§ **Data section**:
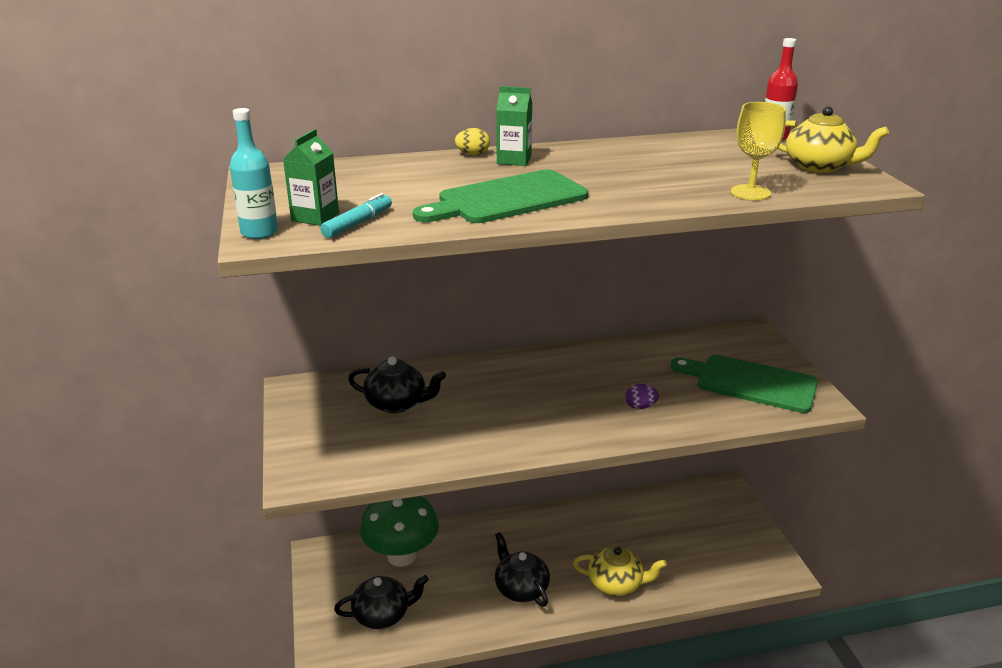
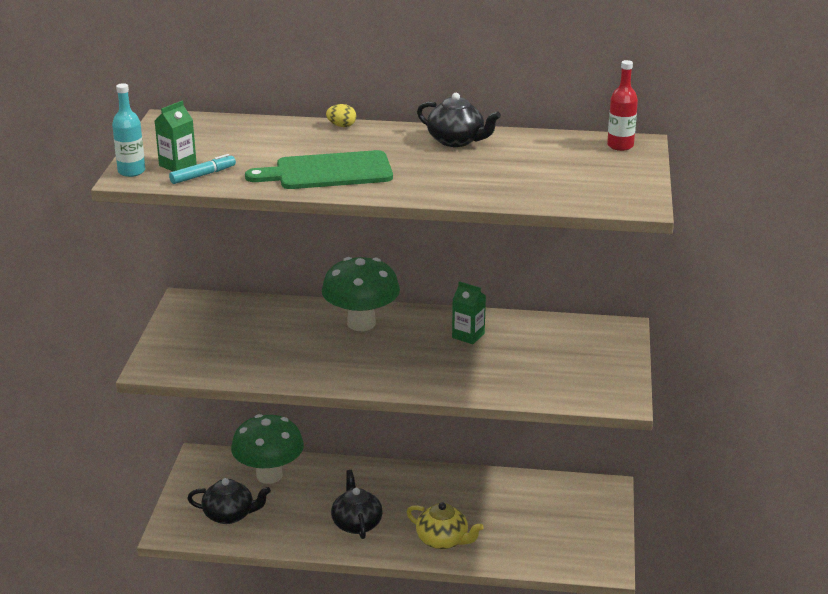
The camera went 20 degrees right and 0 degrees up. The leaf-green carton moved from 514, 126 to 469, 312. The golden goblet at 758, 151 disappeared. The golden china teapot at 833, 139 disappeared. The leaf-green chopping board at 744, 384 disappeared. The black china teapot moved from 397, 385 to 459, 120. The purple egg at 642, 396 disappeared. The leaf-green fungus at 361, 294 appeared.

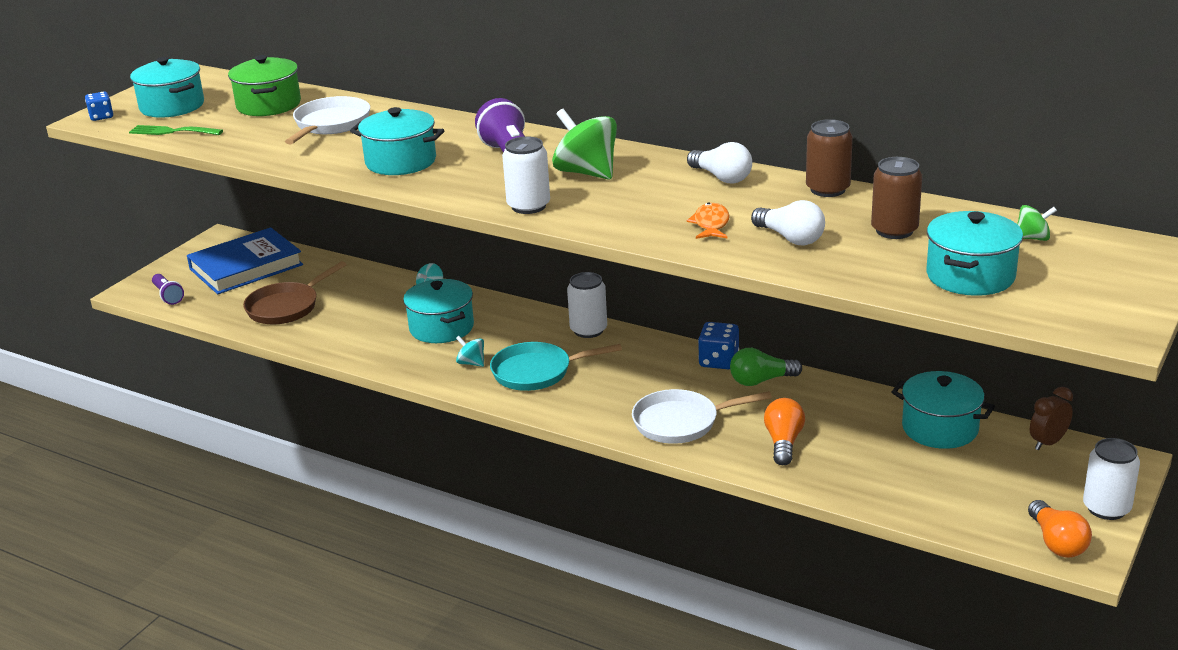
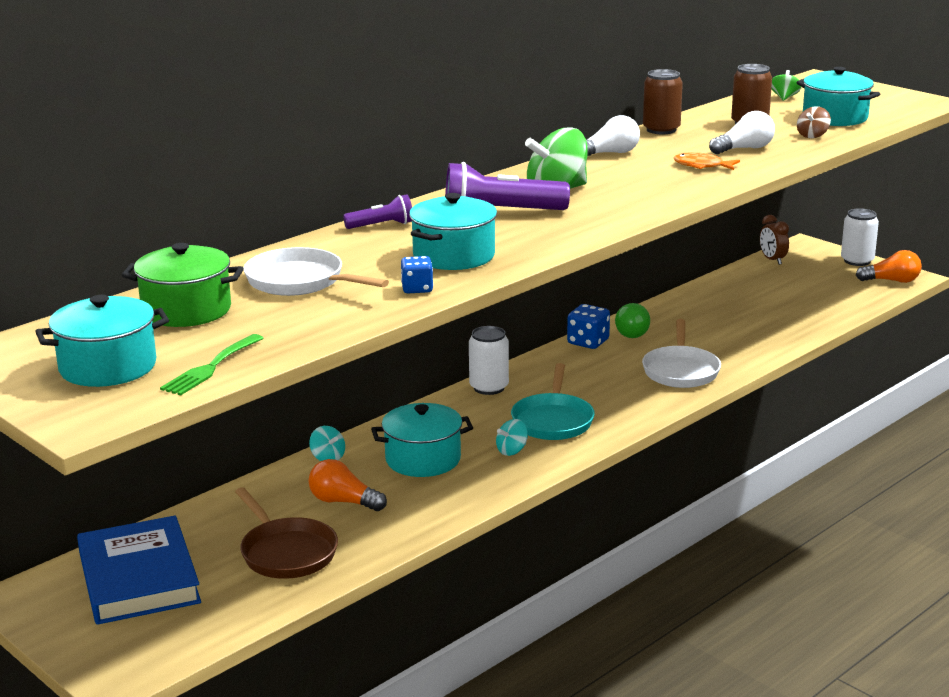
The camera went 75 degrees left and 5 degrees down. The blue dice moved from 99, 106 to 417, 274. The pure white soda can at 526, 175 disappeared. The purple torch moved from 168, 289 to 377, 211. The teal pot at 943, 410 disappeared. The orange bulb moved from 784, 431 to 347, 485. The brown toy top at 814, 122 appeared.

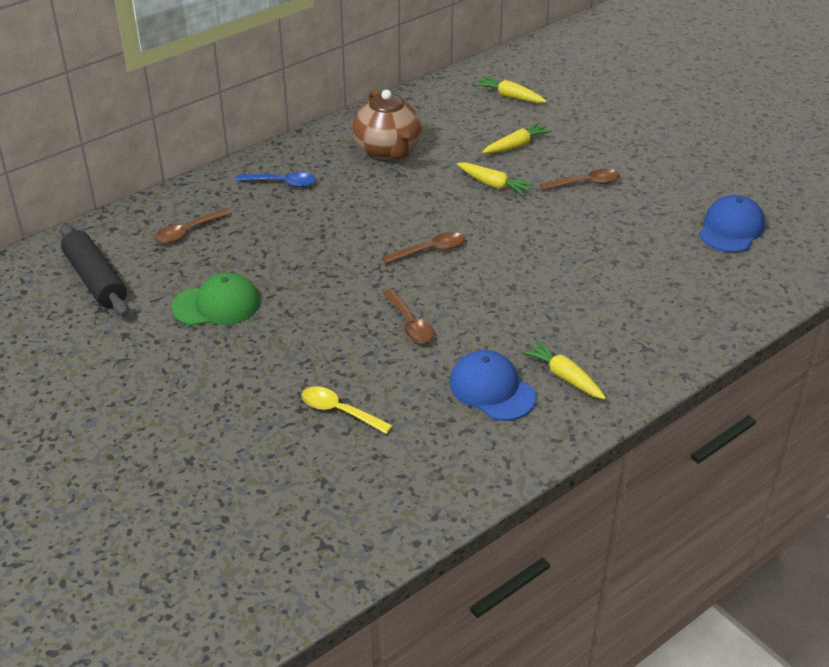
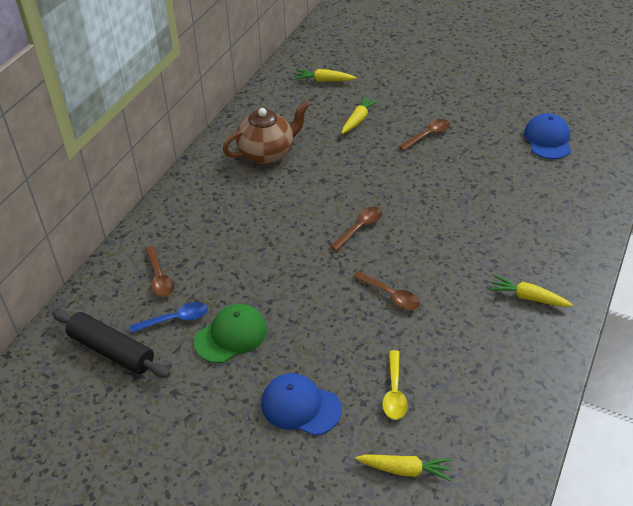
The camera went 25 degrees left and 5 degrees up. The brown china teapot at 387, 125 turned 75 degrees counterclockwise. The golden toy carrot moved from 496, 179 to 403, 467. The blue tablespoon moved from 276, 179 to 169, 317. The brown tablespoon at 192, 226 turned 45 degrees counterclockwise. The blue cap moved from 493, 385 to 301, 404. The golden tablespoon at 347, 410 turned 90 degrees counterclockwise.

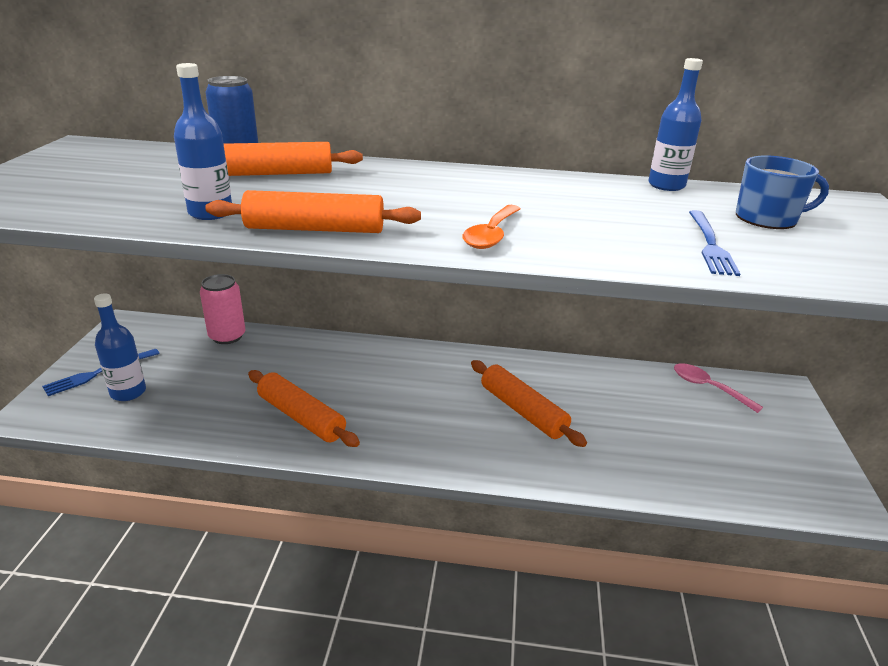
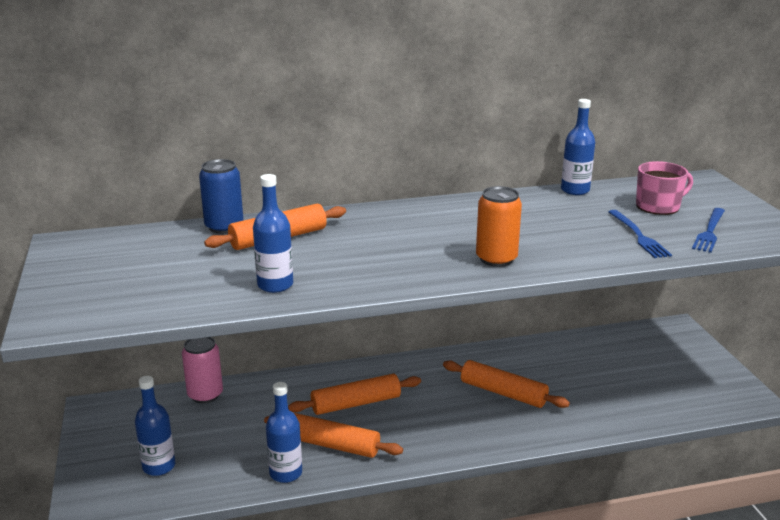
The camera went 20 degrees left and 5 degrees down. The blue mug at 782, 192 became the pink mug at 664, 188. The orange rolling pin moved from 313, 211 to 354, 394. The orange tablespoon at 491, 227 was replaced by the orange soda can at 499, 226. The blue table fork moved from 101, 372 to 708, 230. The pink tablespoon at 718, 388 disappeared. The blue drink bottle at 284, 432 appeared.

§ **Requirement**:
Write the full listing out again with every line unchanged, but include no pictures.

§ **Answer section**:
The camera went 20 degrees right and 0 degrees up. The leaf-green carton moved from 514, 126 to 469, 312. The golden goblet at 758, 151 disappeared. The golden china teapot at 833, 139 disappeared. The leaf-green chopping board at 744, 384 disappeared. The black china teapot moved from 397, 385 to 459, 120. The purple egg at 642, 396 disappeared. The leaf-green fungus at 361, 294 appeared.

The camera went 75 degrees left and 5 degrees down. The blue dice moved from 99, 106 to 417, 274. The pure white soda can at 526, 175 disappeared. The purple torch moved from 168, 289 to 377, 211. The teal pot at 943, 410 disappeared. The orange bulb moved from 784, 431 to 347, 485. The brown toy top at 814, 122 appeared.

The camera went 25 degrees left and 5 degrees up. The brown china teapot at 387, 125 turned 75 degrees counterclockwise. The golden toy carrot moved from 496, 179 to 403, 467. The blue tablespoon moved from 276, 179 to 169, 317. The brown tablespoon at 192, 226 turned 45 degrees counterclockwise. The blue cap moved from 493, 385 to 301, 404. The golden tablespoon at 347, 410 turned 90 degrees counterclockwise.

The camera went 20 degrees left and 5 degrees down. The blue mug at 782, 192 became the pink mug at 664, 188. The orange rolling pin moved from 313, 211 to 354, 394. The orange tablespoon at 491, 227 was replaced by the orange soda can at 499, 226. The blue table fork moved from 101, 372 to 708, 230. The pink tablespoon at 718, 388 disappeared. The blue drink bottle at 284, 432 appeared.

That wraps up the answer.